→ Aim of the exercise
Find "D5: diode US1M" in the material below, then copy that line and every subsequent line to the end, exactly.

──────── Dataset records

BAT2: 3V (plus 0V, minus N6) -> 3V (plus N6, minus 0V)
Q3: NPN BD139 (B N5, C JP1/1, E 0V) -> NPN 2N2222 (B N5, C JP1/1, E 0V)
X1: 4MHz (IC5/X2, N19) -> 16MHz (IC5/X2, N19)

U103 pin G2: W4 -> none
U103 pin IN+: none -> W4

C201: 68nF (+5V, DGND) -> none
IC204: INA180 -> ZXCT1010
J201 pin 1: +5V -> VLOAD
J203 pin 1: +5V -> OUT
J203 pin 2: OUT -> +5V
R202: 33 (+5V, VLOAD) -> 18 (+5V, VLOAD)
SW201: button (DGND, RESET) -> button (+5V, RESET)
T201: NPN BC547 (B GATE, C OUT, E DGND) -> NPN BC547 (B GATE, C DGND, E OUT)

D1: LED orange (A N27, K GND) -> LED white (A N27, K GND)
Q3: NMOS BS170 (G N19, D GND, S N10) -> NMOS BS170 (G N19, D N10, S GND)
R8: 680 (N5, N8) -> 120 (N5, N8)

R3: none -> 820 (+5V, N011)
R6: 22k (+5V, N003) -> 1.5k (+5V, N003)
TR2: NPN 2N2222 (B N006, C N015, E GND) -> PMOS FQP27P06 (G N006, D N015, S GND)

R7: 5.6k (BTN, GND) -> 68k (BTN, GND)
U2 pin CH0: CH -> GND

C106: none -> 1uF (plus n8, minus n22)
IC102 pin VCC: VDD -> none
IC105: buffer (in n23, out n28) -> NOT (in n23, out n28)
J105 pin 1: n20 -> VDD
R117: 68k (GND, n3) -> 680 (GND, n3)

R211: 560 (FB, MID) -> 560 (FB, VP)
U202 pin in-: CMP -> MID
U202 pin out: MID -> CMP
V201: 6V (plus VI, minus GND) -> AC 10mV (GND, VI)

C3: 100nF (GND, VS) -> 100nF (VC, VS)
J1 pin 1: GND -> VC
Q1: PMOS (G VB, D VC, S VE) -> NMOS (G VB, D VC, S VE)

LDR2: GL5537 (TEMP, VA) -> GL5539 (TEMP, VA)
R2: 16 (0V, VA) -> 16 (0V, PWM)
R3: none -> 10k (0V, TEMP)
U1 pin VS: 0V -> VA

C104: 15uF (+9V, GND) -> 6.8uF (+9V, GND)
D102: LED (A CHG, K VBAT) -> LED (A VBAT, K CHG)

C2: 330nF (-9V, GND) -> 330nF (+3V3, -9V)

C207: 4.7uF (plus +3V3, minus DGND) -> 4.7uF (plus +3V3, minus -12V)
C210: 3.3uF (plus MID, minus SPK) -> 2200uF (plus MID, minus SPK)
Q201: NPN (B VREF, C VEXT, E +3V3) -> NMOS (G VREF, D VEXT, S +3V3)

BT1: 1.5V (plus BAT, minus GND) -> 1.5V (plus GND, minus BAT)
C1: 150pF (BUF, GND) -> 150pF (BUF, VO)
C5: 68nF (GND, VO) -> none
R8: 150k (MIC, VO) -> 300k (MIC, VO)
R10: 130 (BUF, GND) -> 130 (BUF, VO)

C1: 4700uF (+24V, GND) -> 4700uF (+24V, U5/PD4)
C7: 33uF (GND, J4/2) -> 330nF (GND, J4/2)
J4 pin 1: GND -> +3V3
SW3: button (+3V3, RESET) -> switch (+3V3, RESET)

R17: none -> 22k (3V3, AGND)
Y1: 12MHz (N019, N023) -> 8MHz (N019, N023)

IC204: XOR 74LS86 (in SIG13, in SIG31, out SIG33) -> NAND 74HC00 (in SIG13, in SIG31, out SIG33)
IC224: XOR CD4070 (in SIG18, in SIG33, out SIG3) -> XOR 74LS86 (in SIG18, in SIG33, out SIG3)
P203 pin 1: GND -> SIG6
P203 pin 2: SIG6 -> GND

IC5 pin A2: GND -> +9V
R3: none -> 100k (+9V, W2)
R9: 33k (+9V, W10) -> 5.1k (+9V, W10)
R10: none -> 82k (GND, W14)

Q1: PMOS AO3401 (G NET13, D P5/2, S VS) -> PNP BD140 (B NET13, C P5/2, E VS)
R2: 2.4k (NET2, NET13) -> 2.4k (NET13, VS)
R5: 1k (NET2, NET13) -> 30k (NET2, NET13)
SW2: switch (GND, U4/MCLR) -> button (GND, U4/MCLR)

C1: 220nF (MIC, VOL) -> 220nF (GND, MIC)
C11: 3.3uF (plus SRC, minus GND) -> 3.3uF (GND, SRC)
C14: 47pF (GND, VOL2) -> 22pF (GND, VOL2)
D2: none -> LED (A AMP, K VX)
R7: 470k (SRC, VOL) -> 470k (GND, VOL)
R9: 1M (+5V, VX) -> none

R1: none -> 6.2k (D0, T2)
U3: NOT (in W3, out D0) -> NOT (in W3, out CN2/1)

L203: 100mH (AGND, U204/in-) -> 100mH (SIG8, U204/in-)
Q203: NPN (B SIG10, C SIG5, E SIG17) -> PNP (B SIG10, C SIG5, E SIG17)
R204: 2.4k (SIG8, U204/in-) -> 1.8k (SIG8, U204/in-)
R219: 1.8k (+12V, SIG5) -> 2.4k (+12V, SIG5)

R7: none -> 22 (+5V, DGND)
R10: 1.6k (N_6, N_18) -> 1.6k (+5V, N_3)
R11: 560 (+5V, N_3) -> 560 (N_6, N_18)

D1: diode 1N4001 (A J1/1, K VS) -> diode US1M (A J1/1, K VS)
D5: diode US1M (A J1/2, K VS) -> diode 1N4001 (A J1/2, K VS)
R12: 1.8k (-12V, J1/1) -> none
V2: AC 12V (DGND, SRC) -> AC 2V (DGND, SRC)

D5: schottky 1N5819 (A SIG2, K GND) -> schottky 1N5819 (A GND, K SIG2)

────────────────

→ Exercise answer
D5: diode US1M (A J1/2, K VS) -> diode 1N4001 (A J1/2, K VS)
R12: 1.8k (-12V, J1/1) -> none
V2: AC 12V (DGND, SRC) -> AC 2V (DGND, SRC)

D5: schottky 1N5819 (A SIG2, K GND) -> schottky 1N5819 (A GND, K SIG2)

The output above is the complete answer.